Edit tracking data
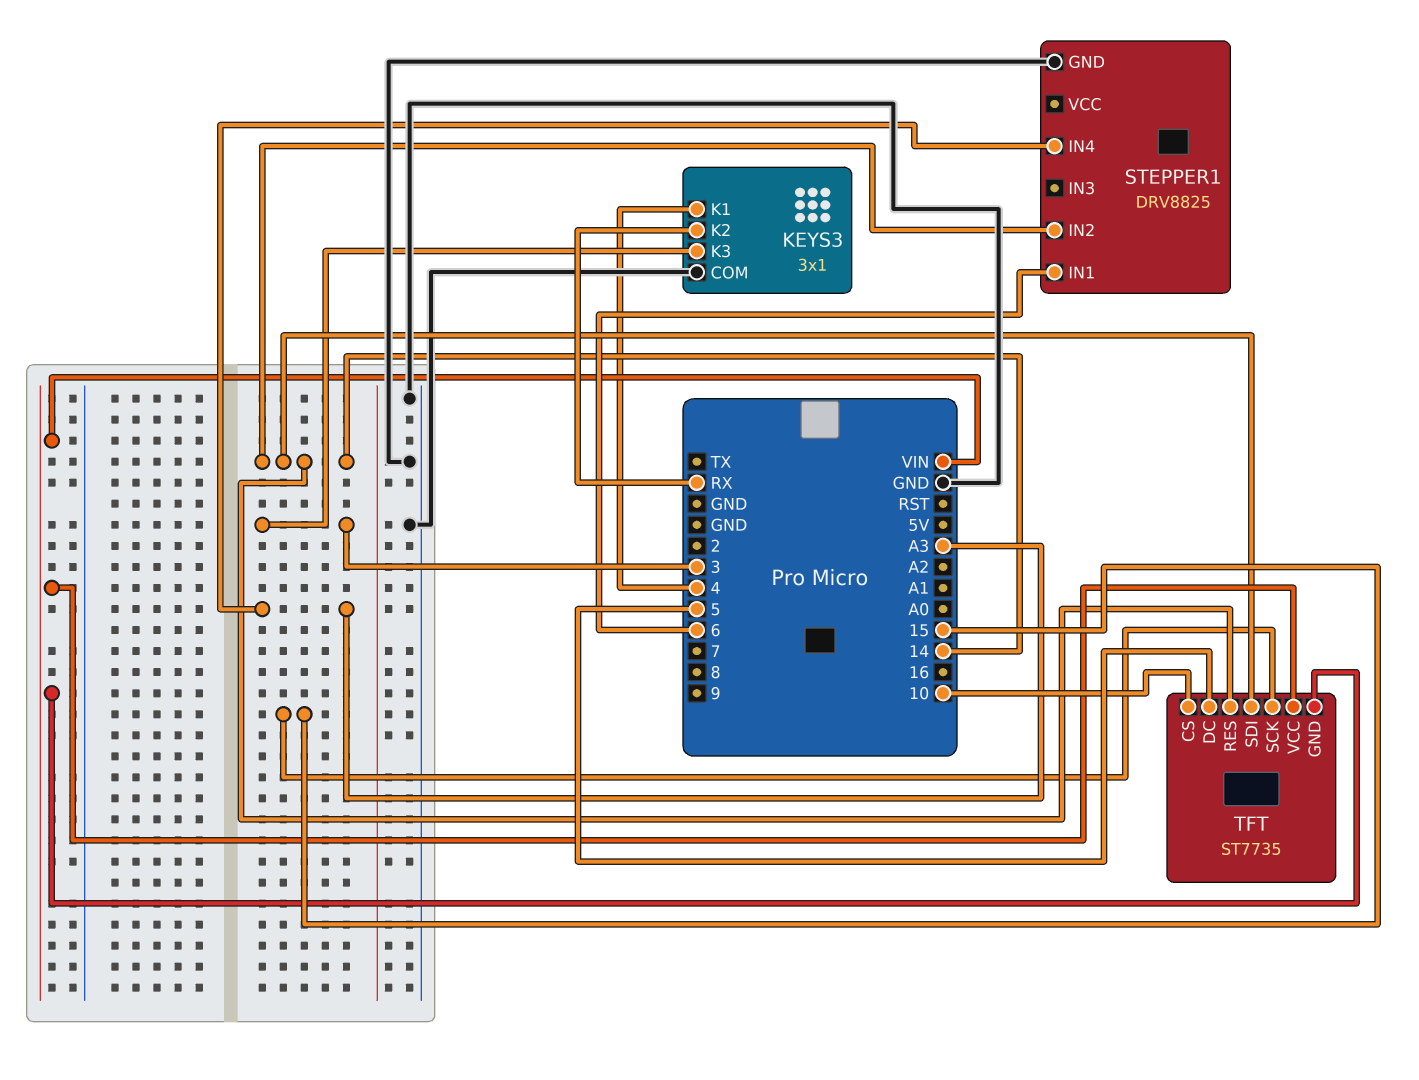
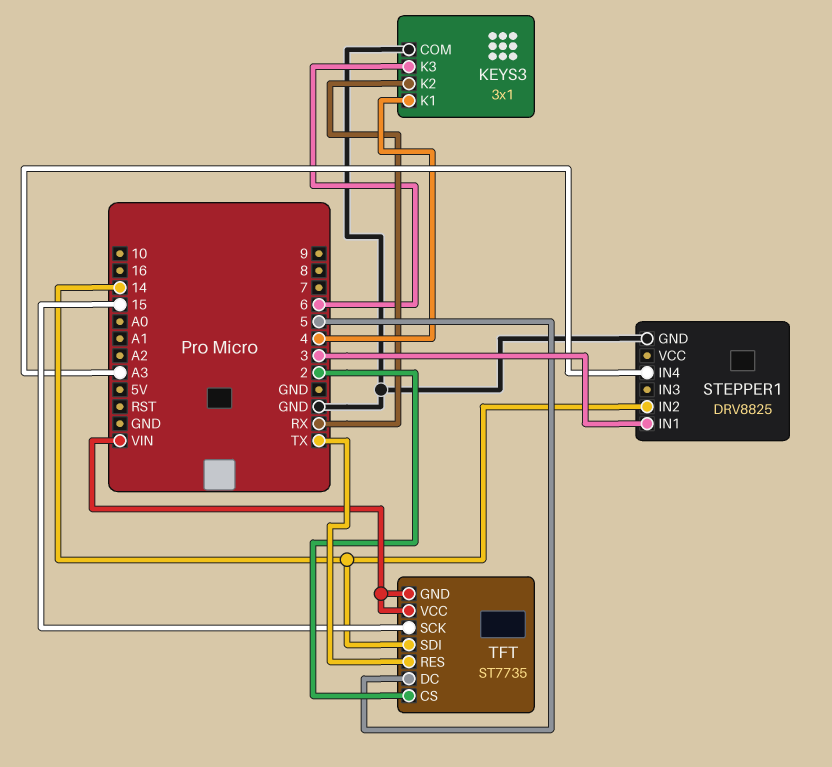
KEYS3 pin K3: 3 -> 6
STEPPER1 pin IN1: 6 -> 3
TFT pin CS: 10 -> 2
TFT pin RES: 14 -> TX

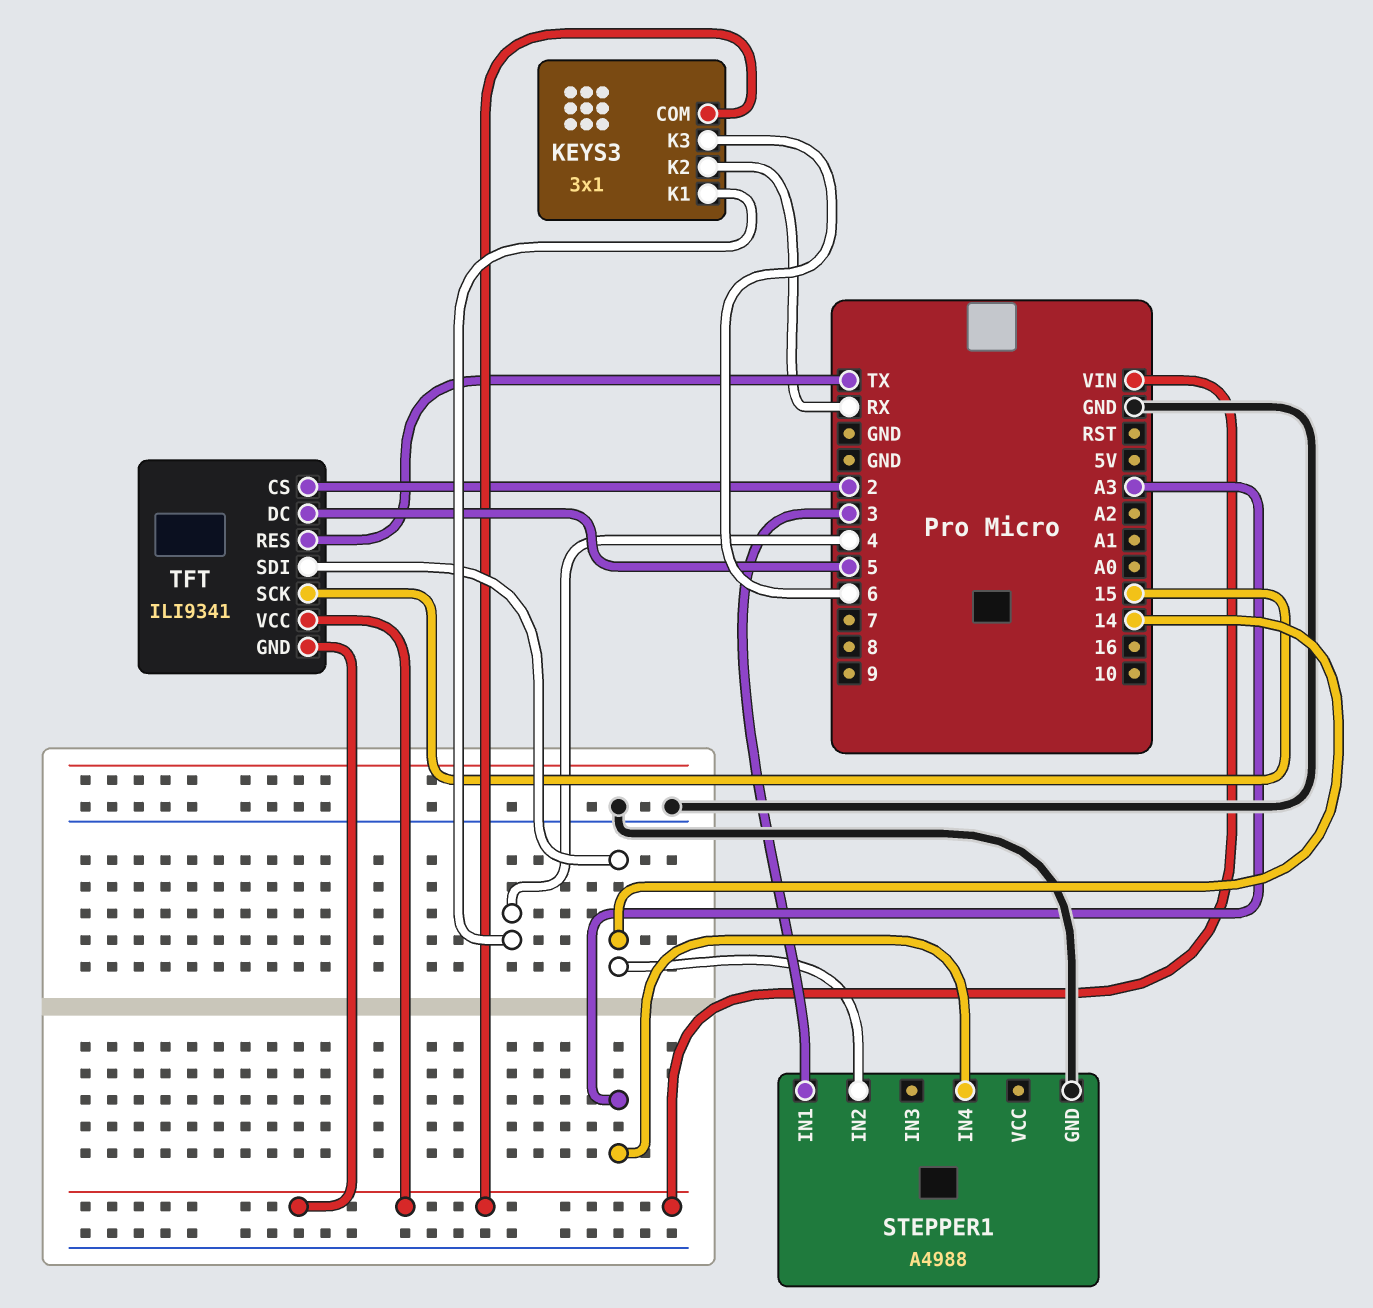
KEYS3 pin COM: GND -> VIN
STEPPER1: DRV8825 -> A4988
TFT: ST7735 -> ILI9341

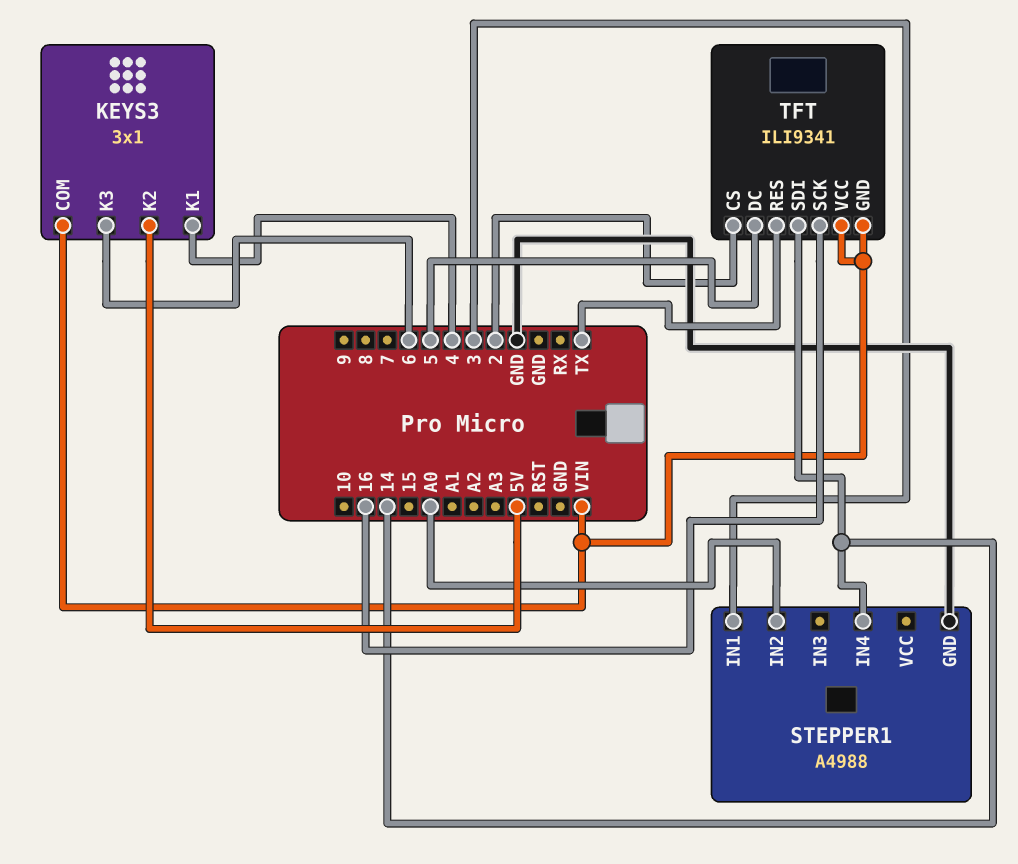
KEYS3 pin K2: RX -> 5V
STEPPER1 pin IN2: 14 -> A0
STEPPER1 pin IN4: A3 -> 14
TFT pin SCK: 15 -> 16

● WHAT YOU ARE ASKED TO DO:
Taking each record in turn, retype it exactly and drop any picture.

● WRITTEN SOLUTION:
KEYS3 pin K3: 3 -> 6
STEPPER1 pin IN1: 6 -> 3
TFT pin CS: 10 -> 2
TFT pin RES: 14 -> TX

KEYS3 pin COM: GND -> VIN
STEPPER1: DRV8825 -> A4988
TFT: ST7735 -> ILI9341

KEYS3 pin K2: RX -> 5V
STEPPER1 pin IN2: 14 -> A0
STEPPER1 pin IN4: A3 -> 14
TFT pin SCK: 15 -> 16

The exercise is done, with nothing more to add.